───── RAW DATA

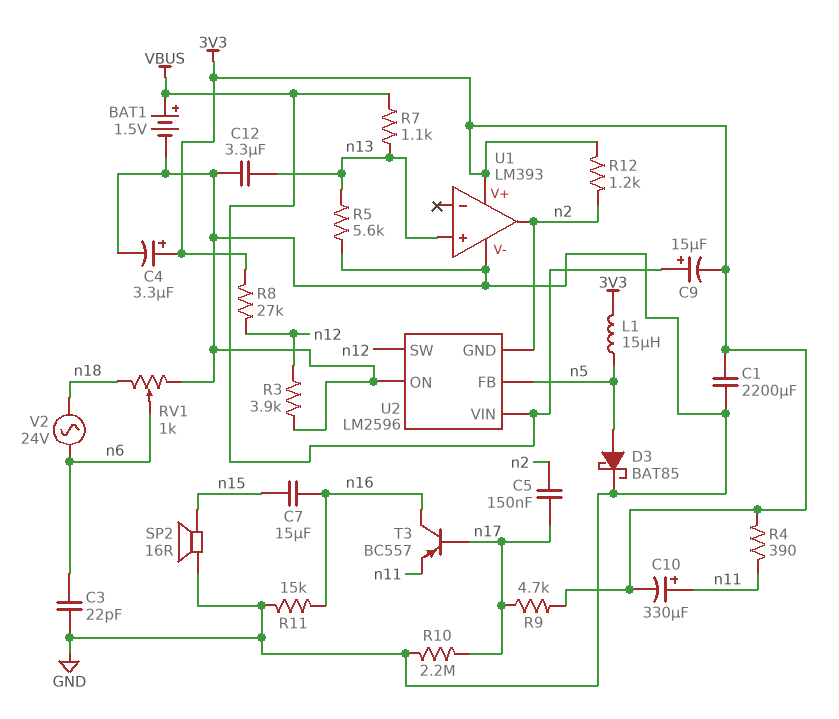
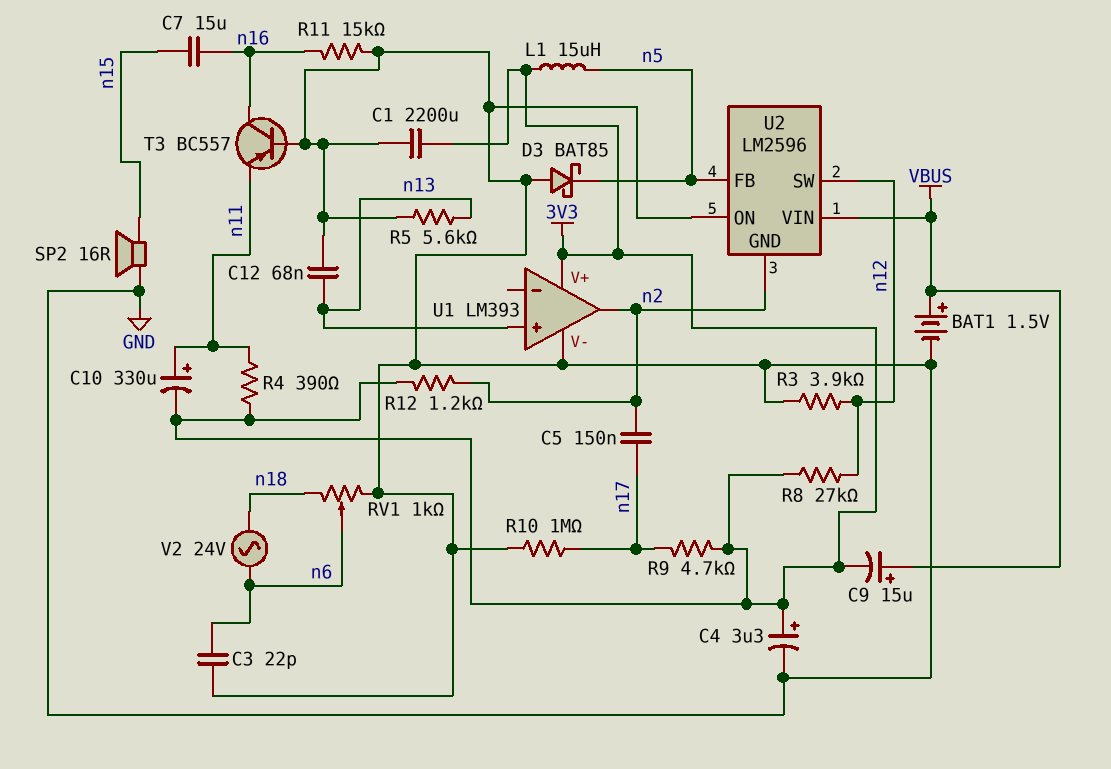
C12: 3.3uF (GND, n13) -> 68nF (GND, n13)
D3: schottky BAT85 (A n5, K GND) -> schottky BAT85 (A GND, K n5)
R7: 1.1k (VBUS, n13) -> none
R10: 2.2M (GND, n17) -> 1M (GND, n17)
T3: PNP BC557 (B n17, C n16, E n11) -> PNP BC557 (B GND, C n16, E n11)

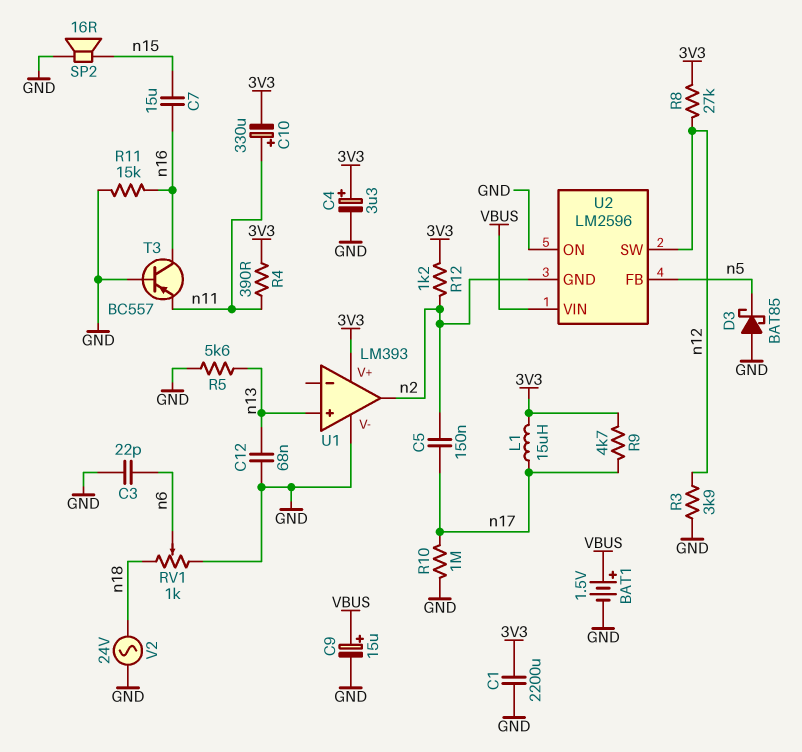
C9: 15uF (plus VBUS, minus 3V3) -> 15uF (plus VBUS, minus GND)
L1: 15uH (3V3, n5) -> 15uH (3V3, n17)
V2: AC 24V (n6, n18) -> AC 24V (GND, n18)

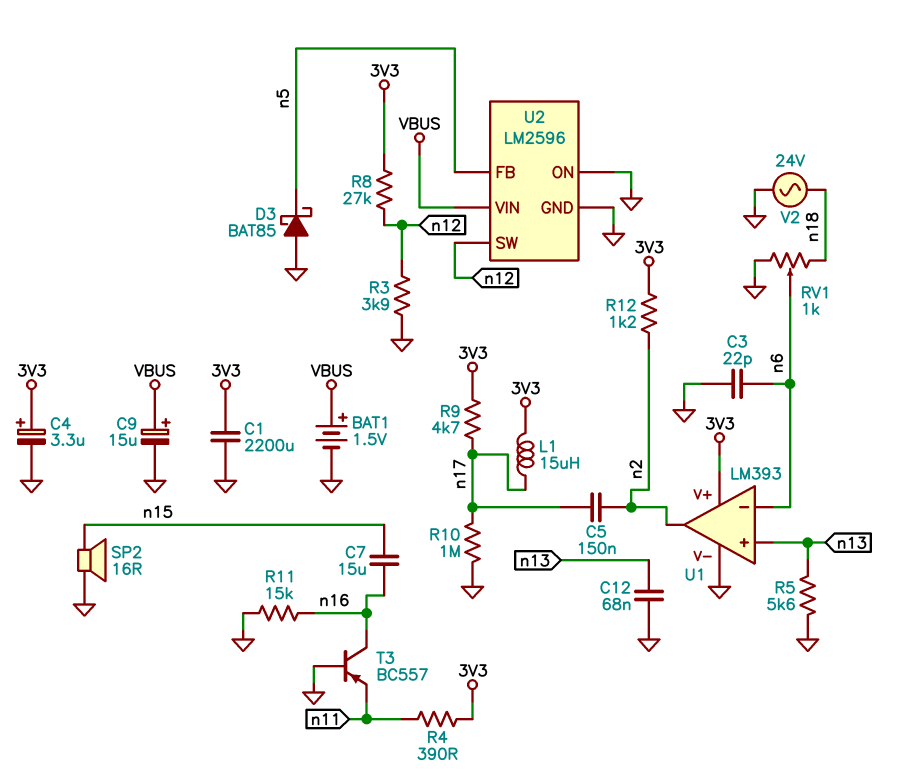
C10: 330uF (plus n11, minus 3V3) -> none
U1 pin in-: none -> n6
U2 pin GND: n2 -> GND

──────────

§ **ACTIVITY**
Only the lines from the one holding "C9: 15uF (plus" to the last line of the entries above should be printed, exactly as they appear and with no pictures.

§ **ANSWER TO THE PROBLEM**
C9: 15uF (plus VBUS, minus 3V3) -> 15uF (plus VBUS, minus GND)
L1: 15uH (3V3, n5) -> 15uH (3V3, n17)
V2: AC 24V (n6, n18) -> AC 24V (GND, n18)

C10: 330uF (plus n11, minus 3V3) -> none
U1 pin in-: none -> n6
U2 pin GND: n2 -> GND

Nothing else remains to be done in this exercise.